Return every record exactly as written.

- Detected change data:
* * * *
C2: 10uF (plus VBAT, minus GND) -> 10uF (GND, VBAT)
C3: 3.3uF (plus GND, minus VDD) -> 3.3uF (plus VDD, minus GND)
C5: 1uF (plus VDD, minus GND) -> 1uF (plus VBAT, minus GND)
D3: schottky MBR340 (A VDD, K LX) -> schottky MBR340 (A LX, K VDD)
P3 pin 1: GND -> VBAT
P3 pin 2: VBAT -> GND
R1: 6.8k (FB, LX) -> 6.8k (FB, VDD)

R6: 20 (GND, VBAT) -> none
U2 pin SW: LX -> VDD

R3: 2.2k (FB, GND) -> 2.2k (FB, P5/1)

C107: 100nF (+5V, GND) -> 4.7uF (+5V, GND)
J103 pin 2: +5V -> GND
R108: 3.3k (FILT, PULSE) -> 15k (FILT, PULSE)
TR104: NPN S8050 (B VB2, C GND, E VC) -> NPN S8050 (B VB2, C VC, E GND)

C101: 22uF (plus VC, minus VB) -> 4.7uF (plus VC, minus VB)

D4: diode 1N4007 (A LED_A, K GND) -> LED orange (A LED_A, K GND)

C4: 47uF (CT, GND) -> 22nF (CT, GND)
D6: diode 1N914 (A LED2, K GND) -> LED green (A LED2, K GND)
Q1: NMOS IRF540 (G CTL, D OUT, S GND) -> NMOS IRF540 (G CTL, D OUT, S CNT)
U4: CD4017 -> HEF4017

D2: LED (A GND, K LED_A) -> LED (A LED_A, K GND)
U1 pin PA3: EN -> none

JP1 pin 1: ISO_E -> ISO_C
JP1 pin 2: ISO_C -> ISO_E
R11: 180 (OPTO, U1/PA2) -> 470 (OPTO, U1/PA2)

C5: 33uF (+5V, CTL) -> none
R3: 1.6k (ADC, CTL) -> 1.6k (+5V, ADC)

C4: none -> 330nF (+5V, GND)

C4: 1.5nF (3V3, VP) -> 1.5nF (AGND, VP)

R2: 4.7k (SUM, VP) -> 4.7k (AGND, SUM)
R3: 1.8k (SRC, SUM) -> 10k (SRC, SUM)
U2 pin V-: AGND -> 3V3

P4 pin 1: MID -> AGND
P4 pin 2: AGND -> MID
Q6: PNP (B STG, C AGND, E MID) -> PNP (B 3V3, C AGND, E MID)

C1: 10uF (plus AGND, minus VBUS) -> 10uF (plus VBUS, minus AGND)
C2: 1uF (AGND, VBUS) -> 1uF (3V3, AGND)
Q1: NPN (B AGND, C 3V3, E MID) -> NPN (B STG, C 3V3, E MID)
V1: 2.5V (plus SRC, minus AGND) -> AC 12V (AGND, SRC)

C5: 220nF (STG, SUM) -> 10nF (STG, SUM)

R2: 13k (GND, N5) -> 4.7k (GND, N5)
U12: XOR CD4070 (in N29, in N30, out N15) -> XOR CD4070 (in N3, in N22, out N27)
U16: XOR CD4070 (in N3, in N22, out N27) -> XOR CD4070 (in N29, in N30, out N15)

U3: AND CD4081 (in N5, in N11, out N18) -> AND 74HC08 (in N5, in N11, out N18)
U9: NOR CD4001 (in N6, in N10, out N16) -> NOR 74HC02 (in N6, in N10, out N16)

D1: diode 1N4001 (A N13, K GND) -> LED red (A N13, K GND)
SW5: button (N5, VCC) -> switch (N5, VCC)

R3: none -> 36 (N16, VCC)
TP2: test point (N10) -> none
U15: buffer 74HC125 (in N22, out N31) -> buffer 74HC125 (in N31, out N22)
* * * *
- FINISHED EXERCISE:
C2: 10uF (plus VBAT, minus GND) -> 10uF (GND, VBAT)
C3: 3.3uF (plus GND, minus VDD) -> 3.3uF (plus VDD, minus GND)
C5: 1uF (plus VDD, minus GND) -> 1uF (plus VBAT, minus GND)
D3: schottky MBR340 (A VDD, K LX) -> schottky MBR340 (A LX, K VDD)
P3 pin 1: GND -> VBAT
P3 pin 2: VBAT -> GND
R1: 6.8k (FB, LX) -> 6.8k (FB, VDD)

R6: 20 (GND, VBAT) -> none
U2 pin SW: LX -> VDD

R3: 2.2k (FB, GND) -> 2.2k (FB, P5/1)

C107: 100nF (+5V, GND) -> 4.7uF (+5V, GND)
J103 pin 2: +5V -> GND
R108: 3.3k (FILT, PULSE) -> 15k (FILT, PULSE)
TR104: NPN S8050 (B VB2, C GND, E VC) -> NPN S8050 (B VB2, C VC, E GND)

C101: 22uF (plus VC, minus VB) -> 4.7uF (plus VC, minus VB)

D4: diode 1N4007 (A LED_A, K GND) -> LED orange (A LED_A, K GND)

C4: 47uF (CT, GND) -> 22nF (CT, GND)
D6: diode 1N914 (A LED2, K GND) -> LED green (A LED2, K GND)
Q1: NMOS IRF540 (G CTL, D OUT, S GND) -> NMOS IRF540 (G CTL, D OUT, S CNT)
U4: CD4017 -> HEF4017

D2: LED (A GND, K LED_A) -> LED (A LED_A, K GND)
U1 pin PA3: EN -> none

JP1 pin 1: ISO_E -> ISO_C
JP1 pin 2: ISO_C -> ISO_E
R11: 180 (OPTO, U1/PA2) -> 470 (OPTO, U1/PA2)

C5: 33uF (+5V, CTL) -> none
R3: 1.6k (ADC, CTL) -> 1.6k (+5V, ADC)

C4: none -> 330nF (+5V, GND)

C4: 1.5nF (3V3, VP) -> 1.5nF (AGND, VP)

R2: 4.7k (SUM, VP) -> 4.7k (AGND, SUM)
R3: 1.8k (SRC, SUM) -> 10k (SRC, SUM)
U2 pin V-: AGND -> 3V3

P4 pin 1: MID -> AGND
P4 pin 2: AGND -> MID
Q6: PNP (B STG, C AGND, E MID) -> PNP (B 3V3, C AGND, E MID)

C1: 10uF (plus AGND, minus VBUS) -> 10uF (plus VBUS, minus AGND)
C2: 1uF (AGND, VBUS) -> 1uF (3V3, AGND)
Q1: NPN (B AGND, C 3V3, E MID) -> NPN (B STG, C 3V3, E MID)
V1: 2.5V (plus SRC, minus AGND) -> AC 12V (AGND, SRC)

C5: 220nF (STG, SUM) -> 10nF (STG, SUM)

R2: 13k (GND, N5) -> 4.7k (GND, N5)
U12: XOR CD4070 (in N29, in N30, out N15) -> XOR CD4070 (in N3, in N22, out N27)
U16: XOR CD4070 (in N3, in N22, out N27) -> XOR CD4070 (in N29, in N30, out N15)

U3: AND CD4081 (in N5, in N11, out N18) -> AND 74HC08 (in N5, in N11, out N18)
U9: NOR CD4001 (in N6, in N10, out N16) -> NOR 74HC02 (in N6, in N10, out N16)

D1: diode 1N4001 (A N13, K GND) -> LED red (A N13, K GND)
SW5: button (N5, VCC) -> switch (N5, VCC)

R3: none -> 36 (N16, VCC)
TP2: test point (N10) -> none
U15: buffer 74HC125 (in N22, out N31) -> buffer 74HC125 (in N31, out N22)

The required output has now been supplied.